*** Data extract

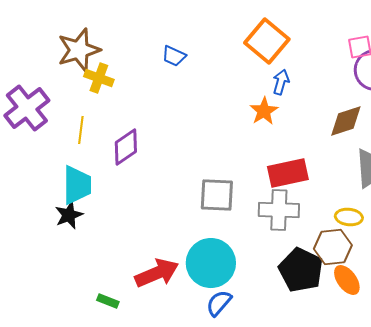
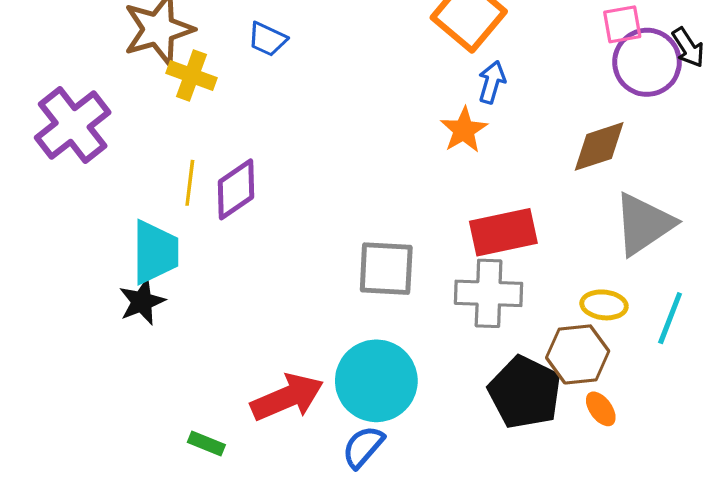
blue trapezoid: (174, 56) -> (267, 39), moved
yellow line: (81, 130) -> (190, 183), moved
orange ellipse: (347, 280) -> (601, 409), size x0.7
blue semicircle: (219, 303) -> (363, 447), moved

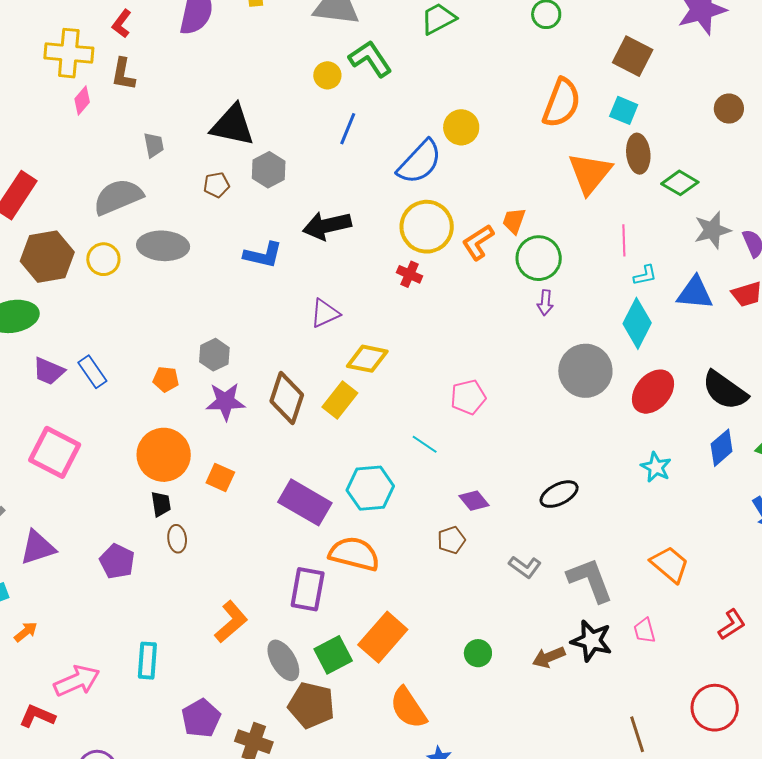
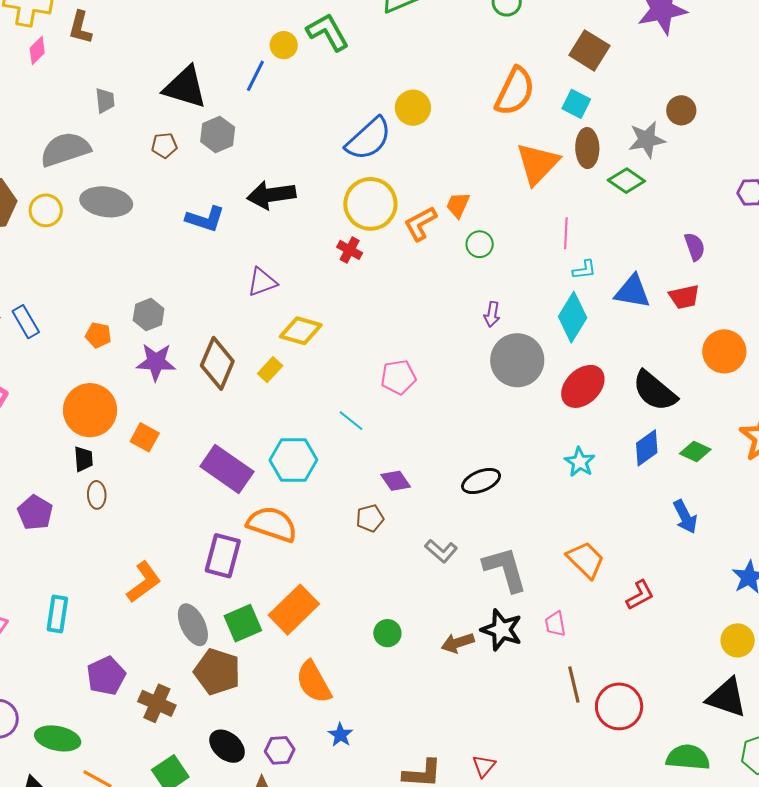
blue line: (348, 129) -> (255, 76), moved
gray star: (712, 230) -> (647, 140), moved
green circle: (539, 258) -> (480, 244), size x0.6
purple arrow: (545, 303) -> (492, 314), moved
yellow rectangle: (340, 400) -> (270, 370), size x0.7
red L-shape: (732, 625) -> (640, 595), moved
brown line: (637, 734) -> (574, 684), moved

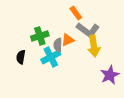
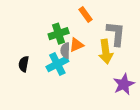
gray L-shape: (88, 30) -> (116, 34), moved, turned -120
green cross: (40, 36) -> (59, 34), moved

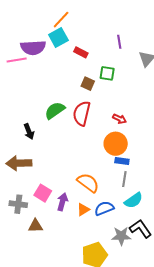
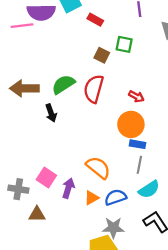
black arrow: (29, 132) -> (51, 113), moved
brown arrow: (19, 163) -> (24, 88), moved
gray star: (121, 236) -> (113, 228), moved

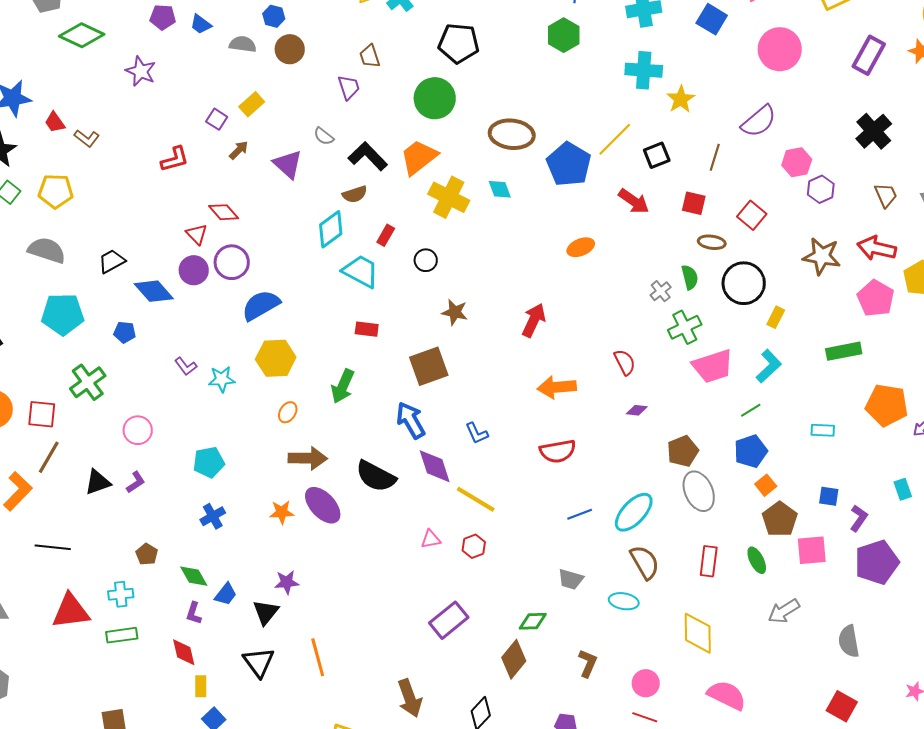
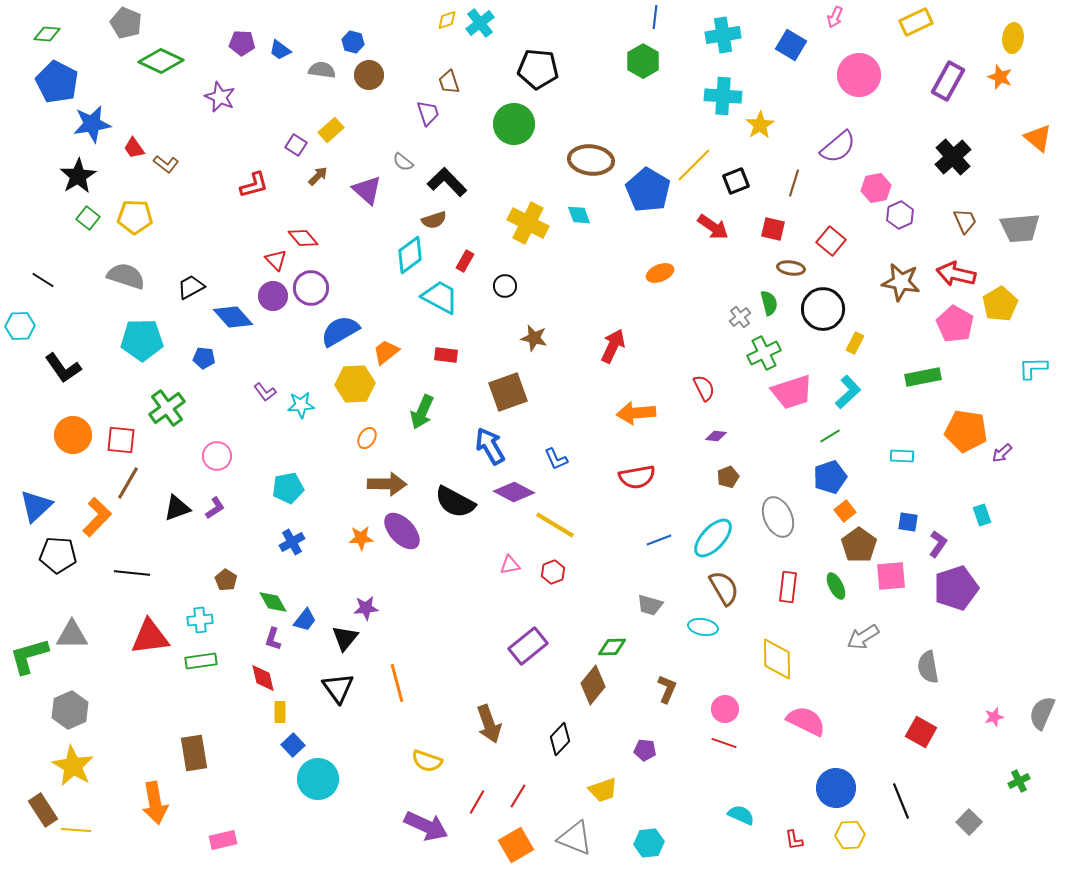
orange trapezoid: (419, 157) -> (386, 352), moved, size x0.7
brown pentagon: (683, 451) -> (728, 477), moved, size x0.7
purple diamond: (435, 466) -> (514, 492), turned -45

******

* Exercise *
How many lines in these entries contain the string "green"? State the number and nothing more.

* The answer *
2